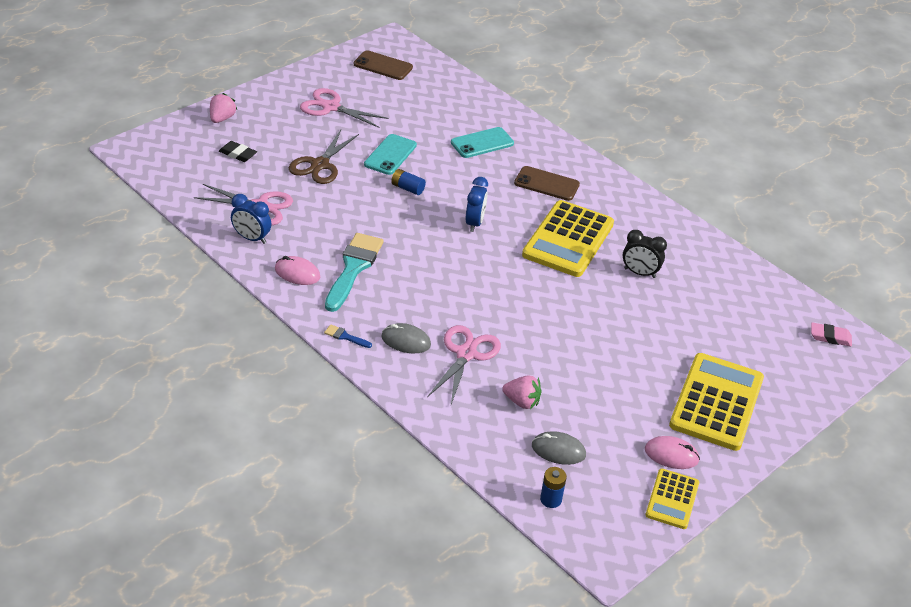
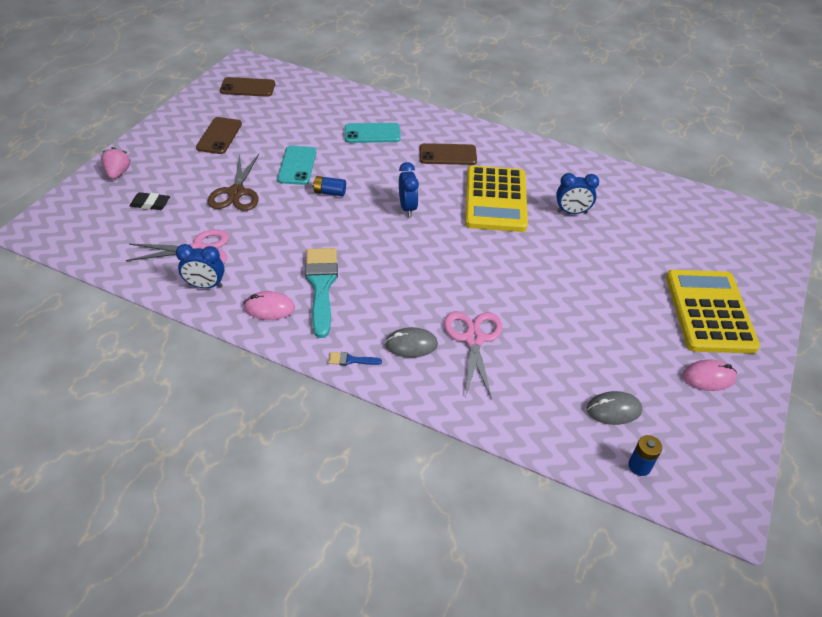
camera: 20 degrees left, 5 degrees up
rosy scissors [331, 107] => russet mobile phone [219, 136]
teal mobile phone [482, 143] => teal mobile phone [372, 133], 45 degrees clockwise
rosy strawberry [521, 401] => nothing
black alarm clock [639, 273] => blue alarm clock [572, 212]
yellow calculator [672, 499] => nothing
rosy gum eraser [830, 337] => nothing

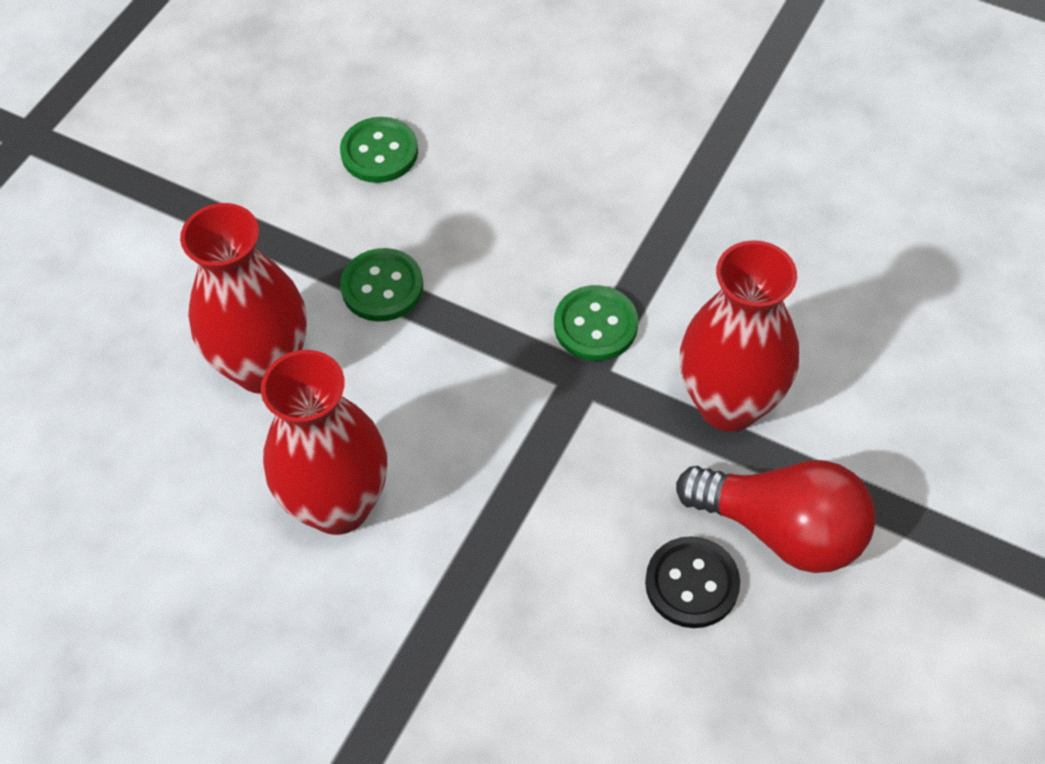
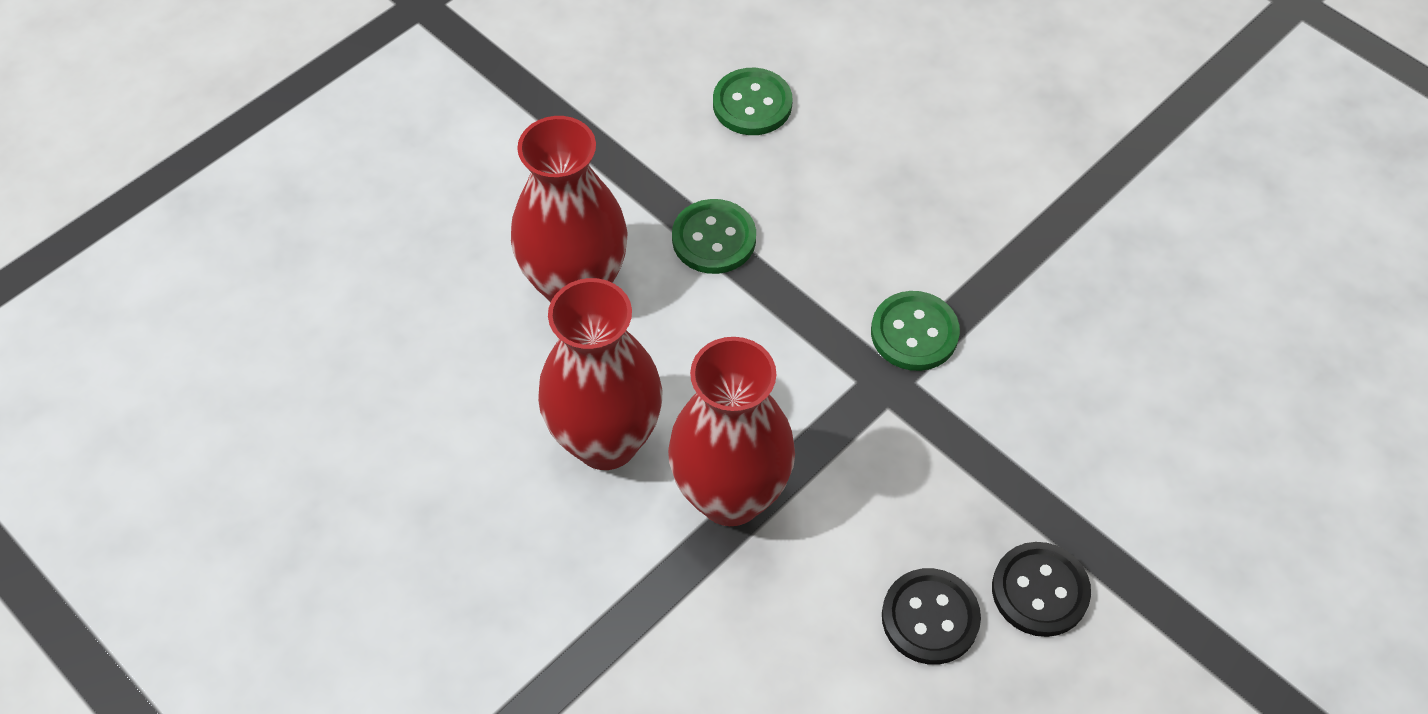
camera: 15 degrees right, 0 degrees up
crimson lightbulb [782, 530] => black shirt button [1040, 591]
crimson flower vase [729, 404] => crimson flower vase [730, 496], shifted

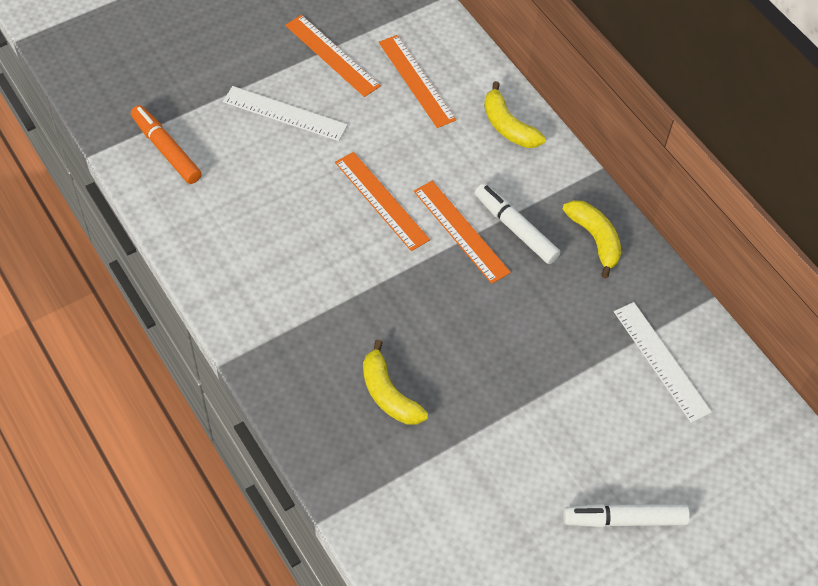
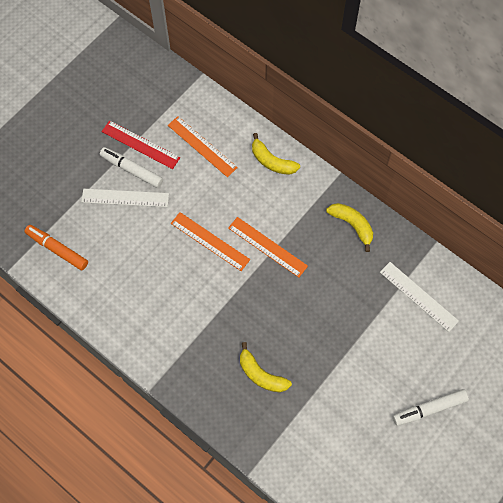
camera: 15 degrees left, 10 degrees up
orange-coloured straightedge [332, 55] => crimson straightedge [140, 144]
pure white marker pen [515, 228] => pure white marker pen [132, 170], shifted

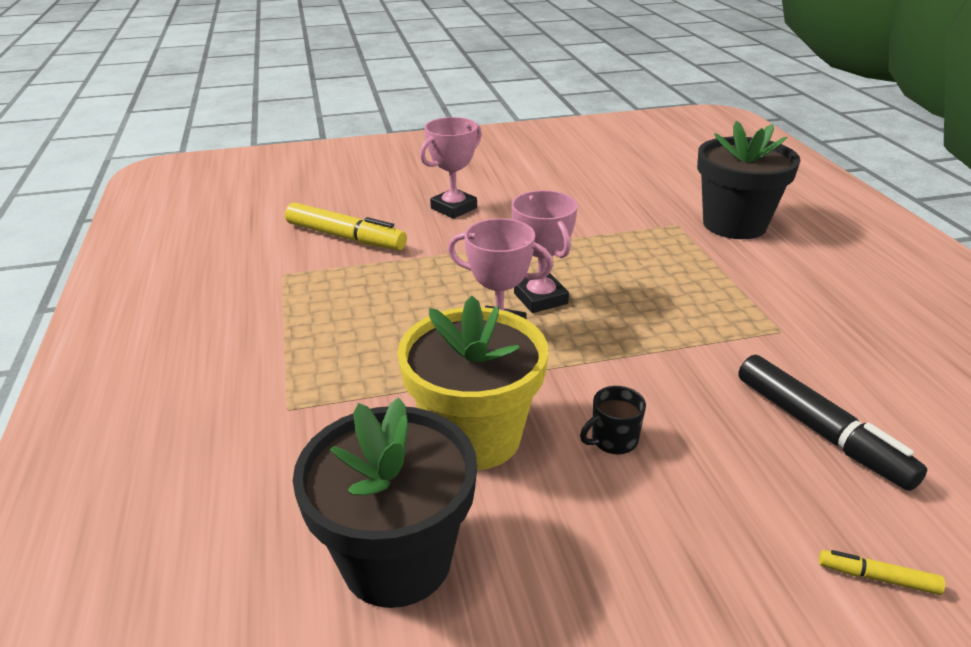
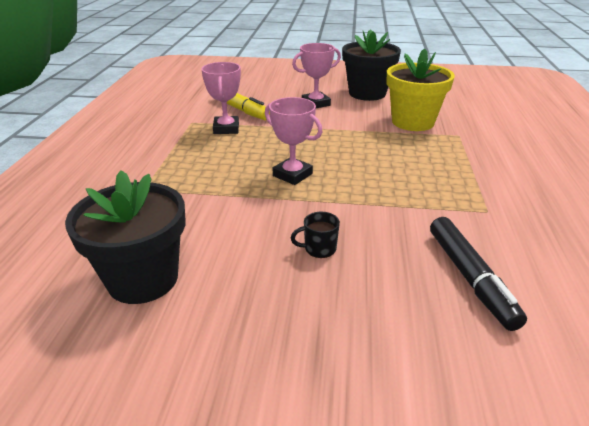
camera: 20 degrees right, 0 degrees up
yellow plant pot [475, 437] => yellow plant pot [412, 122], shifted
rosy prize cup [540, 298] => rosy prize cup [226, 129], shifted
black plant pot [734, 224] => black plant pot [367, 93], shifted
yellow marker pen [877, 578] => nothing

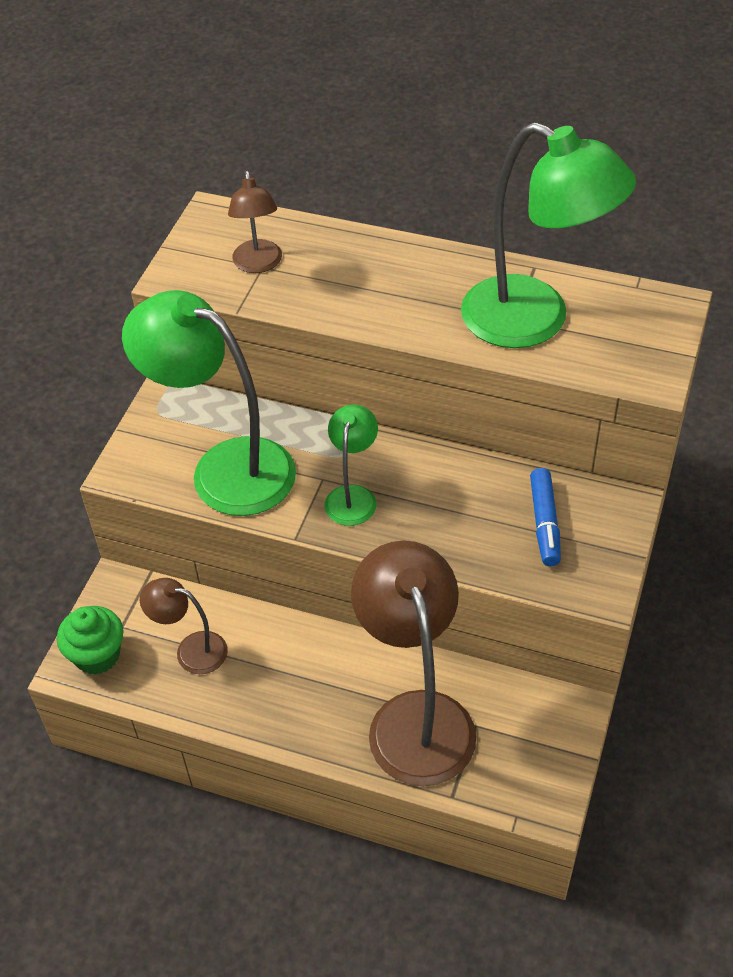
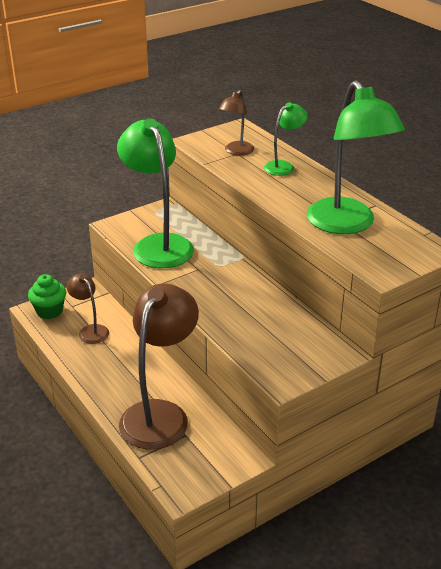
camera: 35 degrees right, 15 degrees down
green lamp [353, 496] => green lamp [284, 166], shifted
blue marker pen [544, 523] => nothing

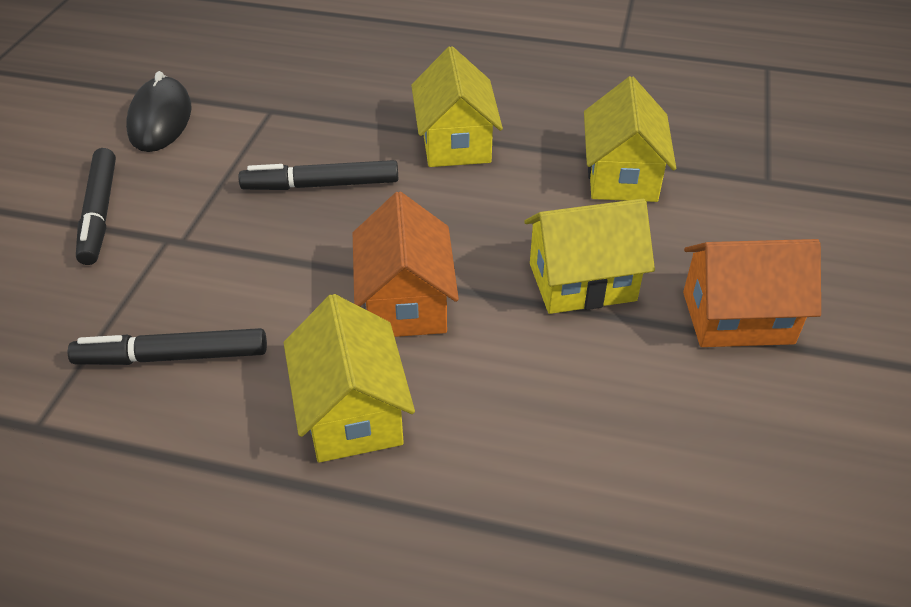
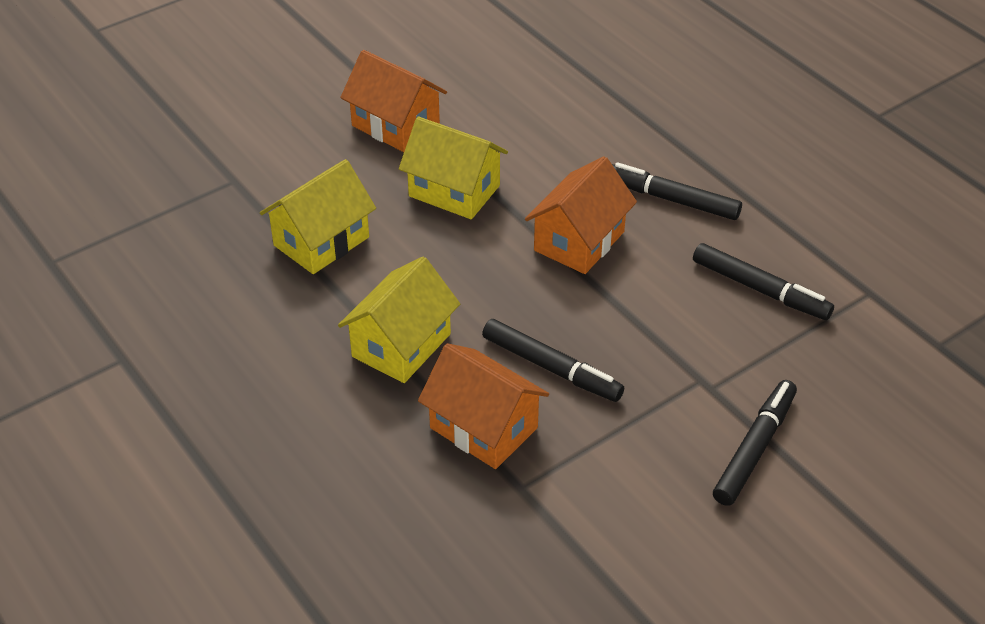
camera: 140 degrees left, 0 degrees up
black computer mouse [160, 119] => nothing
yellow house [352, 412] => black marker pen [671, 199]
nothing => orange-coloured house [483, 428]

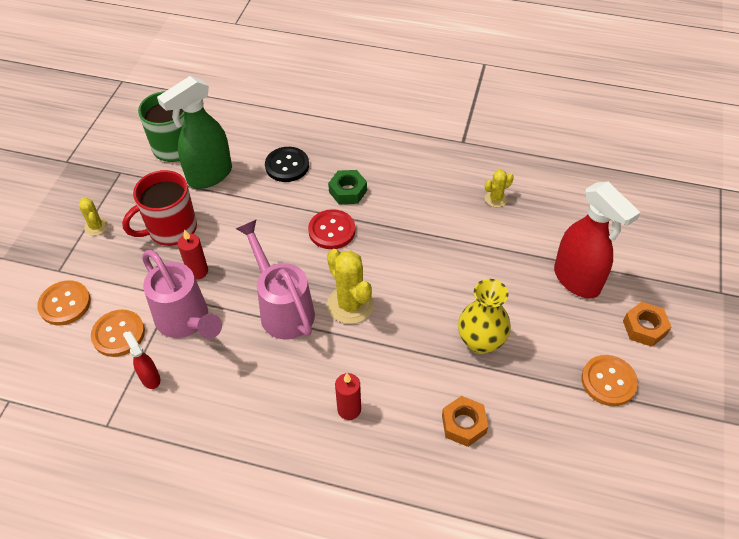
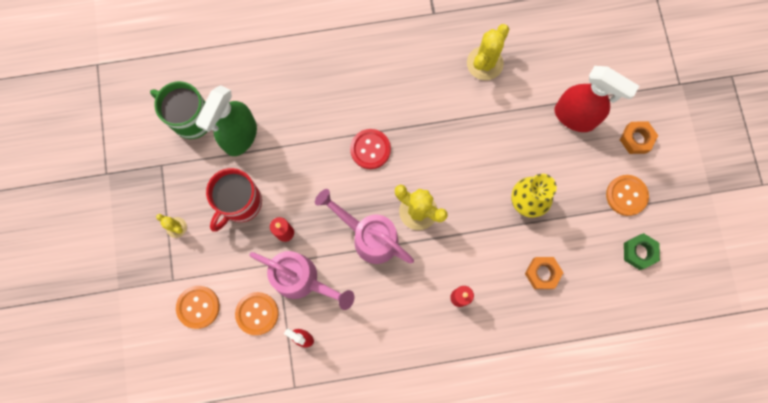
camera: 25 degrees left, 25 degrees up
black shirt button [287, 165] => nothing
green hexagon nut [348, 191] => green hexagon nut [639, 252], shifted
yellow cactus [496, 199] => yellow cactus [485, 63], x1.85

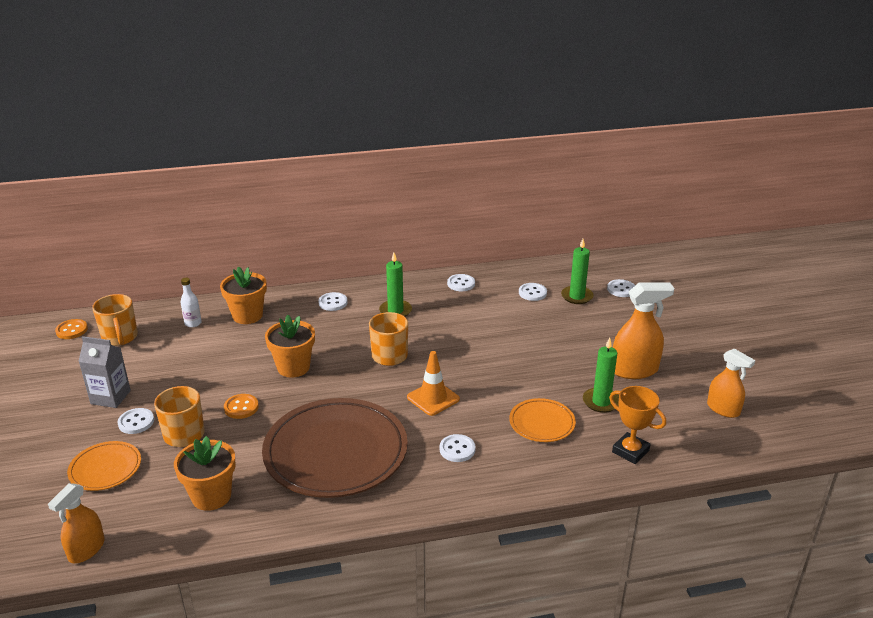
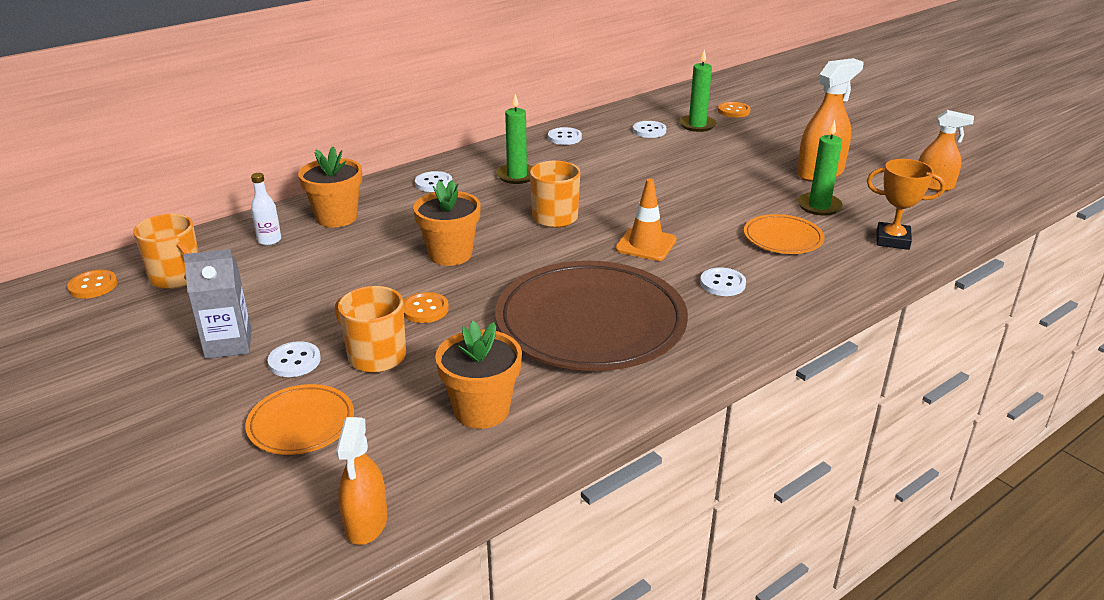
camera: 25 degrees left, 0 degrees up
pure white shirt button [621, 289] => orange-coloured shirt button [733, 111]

^^^^

» **Work order**
Each line from the one with "rosy strawberry [521, 401] => nothing" to the final line of the data above is to be printed exactly; no picture should appear in the copy.

» **Response for this exercise**
rosy strawberry [521, 401] => nothing
black alarm clock [639, 273] => blue alarm clock [572, 212]
yellow calculator [672, 499] => nothing
rosy gum eraser [830, 337] => nothing

camera: 15 degrees right, 0 degrees up
crimson lightbulb [782, 530] => black shirt button [1040, 591]
crimson flower vase [729, 404] => crimson flower vase [730, 496], shifted

camera: 15 degrees left, 10 degrees up
orange-coloured straightedge [332, 55] => crimson straightedge [140, 144]
pure white marker pen [515, 228] => pure white marker pen [132, 170], shifted

camera: 20 degrees right, 0 degrees up
yellow plant pot [475, 437] => yellow plant pot [412, 122], shifted
rosy prize cup [540, 298] => rosy prize cup [226, 129], shifted
black plant pot [734, 224] => black plant pot [367, 93], shifted
yellow marker pen [877, 578] => nothing

camera: 35 degrees right, 15 degrees down
green lamp [353, 496] => green lamp [284, 166], shifted
blue marker pen [544, 523] => nothing

camera: 140 degrees left, 0 degrees up
black computer mouse [160, 119] => nothing
yellow house [352, 412] => black marker pen [671, 199]
nothing => orange-coloured house [483, 428]

camera: 25 degrees left, 25 degrees up
black shirt button [287, 165] => nothing
green hexagon nut [348, 191] => green hexagon nut [639, 252], shifted
yellow cactus [496, 199] => yellow cactus [485, 63], x1.85

camera: 25 degrees left, 0 degrees up
pure white shirt button [621, 289] => orange-coloured shirt button [733, 111]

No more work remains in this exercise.